=== Begin Enclosure ===

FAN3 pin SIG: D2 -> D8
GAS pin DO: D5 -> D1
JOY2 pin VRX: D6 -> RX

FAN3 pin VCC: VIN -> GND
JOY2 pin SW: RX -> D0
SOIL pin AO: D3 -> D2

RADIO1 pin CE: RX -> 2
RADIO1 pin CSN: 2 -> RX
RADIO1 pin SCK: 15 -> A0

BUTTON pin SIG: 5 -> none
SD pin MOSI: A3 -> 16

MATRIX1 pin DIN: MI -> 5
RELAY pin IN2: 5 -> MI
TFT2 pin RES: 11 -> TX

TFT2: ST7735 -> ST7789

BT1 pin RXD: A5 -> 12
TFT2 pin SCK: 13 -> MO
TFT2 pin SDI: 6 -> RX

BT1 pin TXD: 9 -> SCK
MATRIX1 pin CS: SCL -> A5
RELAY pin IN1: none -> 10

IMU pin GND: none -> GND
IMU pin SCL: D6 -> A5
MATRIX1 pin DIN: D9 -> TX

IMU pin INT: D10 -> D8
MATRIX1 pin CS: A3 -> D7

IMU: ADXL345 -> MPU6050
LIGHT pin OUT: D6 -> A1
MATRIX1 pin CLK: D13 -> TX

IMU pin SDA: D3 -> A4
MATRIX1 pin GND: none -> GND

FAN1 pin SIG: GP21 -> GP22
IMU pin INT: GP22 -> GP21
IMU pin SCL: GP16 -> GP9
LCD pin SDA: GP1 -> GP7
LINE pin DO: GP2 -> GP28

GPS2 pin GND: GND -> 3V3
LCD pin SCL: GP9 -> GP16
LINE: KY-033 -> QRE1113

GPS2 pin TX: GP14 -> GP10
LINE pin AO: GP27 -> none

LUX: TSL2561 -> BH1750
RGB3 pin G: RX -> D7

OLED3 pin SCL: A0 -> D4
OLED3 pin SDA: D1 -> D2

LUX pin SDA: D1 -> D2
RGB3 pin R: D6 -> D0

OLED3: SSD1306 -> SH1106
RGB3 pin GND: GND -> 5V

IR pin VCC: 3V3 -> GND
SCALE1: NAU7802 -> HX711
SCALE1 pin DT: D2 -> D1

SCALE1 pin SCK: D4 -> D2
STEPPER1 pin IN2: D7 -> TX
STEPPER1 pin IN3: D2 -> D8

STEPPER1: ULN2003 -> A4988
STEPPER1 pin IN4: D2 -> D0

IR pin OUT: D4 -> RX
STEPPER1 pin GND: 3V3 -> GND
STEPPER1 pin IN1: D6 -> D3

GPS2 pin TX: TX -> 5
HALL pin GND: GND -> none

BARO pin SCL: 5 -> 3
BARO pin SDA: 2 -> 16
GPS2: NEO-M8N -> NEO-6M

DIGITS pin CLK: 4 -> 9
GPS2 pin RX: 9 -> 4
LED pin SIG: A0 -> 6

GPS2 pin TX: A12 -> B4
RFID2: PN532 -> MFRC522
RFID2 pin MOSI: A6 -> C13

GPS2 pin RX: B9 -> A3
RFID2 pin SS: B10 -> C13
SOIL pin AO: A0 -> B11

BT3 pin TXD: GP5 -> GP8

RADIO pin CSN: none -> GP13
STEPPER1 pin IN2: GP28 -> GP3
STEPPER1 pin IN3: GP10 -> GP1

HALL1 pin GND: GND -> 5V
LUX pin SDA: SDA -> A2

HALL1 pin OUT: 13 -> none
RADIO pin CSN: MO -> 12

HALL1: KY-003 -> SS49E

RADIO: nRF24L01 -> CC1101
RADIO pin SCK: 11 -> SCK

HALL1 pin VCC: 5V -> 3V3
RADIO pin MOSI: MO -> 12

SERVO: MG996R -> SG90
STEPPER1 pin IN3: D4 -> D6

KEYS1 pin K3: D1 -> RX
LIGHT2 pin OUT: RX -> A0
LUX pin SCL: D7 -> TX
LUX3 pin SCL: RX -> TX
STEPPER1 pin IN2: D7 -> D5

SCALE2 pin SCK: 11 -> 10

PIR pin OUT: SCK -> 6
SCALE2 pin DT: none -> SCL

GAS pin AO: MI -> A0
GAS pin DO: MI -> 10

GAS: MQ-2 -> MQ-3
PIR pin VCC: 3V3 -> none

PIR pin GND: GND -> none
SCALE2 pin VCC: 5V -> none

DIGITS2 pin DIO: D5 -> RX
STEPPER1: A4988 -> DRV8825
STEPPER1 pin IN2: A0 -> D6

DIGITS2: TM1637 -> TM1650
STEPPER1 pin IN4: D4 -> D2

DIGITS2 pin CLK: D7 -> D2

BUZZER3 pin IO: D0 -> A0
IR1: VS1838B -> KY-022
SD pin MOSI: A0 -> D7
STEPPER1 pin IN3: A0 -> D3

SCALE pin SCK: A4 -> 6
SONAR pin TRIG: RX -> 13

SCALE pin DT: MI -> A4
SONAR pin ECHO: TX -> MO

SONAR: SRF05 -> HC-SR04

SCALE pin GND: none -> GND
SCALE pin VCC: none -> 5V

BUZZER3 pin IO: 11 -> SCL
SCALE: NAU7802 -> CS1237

=== End Enclosure ===

- ACTIVITY -
What lines in the listing above contain the word "RELAY"? Show each one.

- SOLVED PROBLEM -
RELAY pin IN2: 5 -> MI
RELAY pin IN1: none -> 10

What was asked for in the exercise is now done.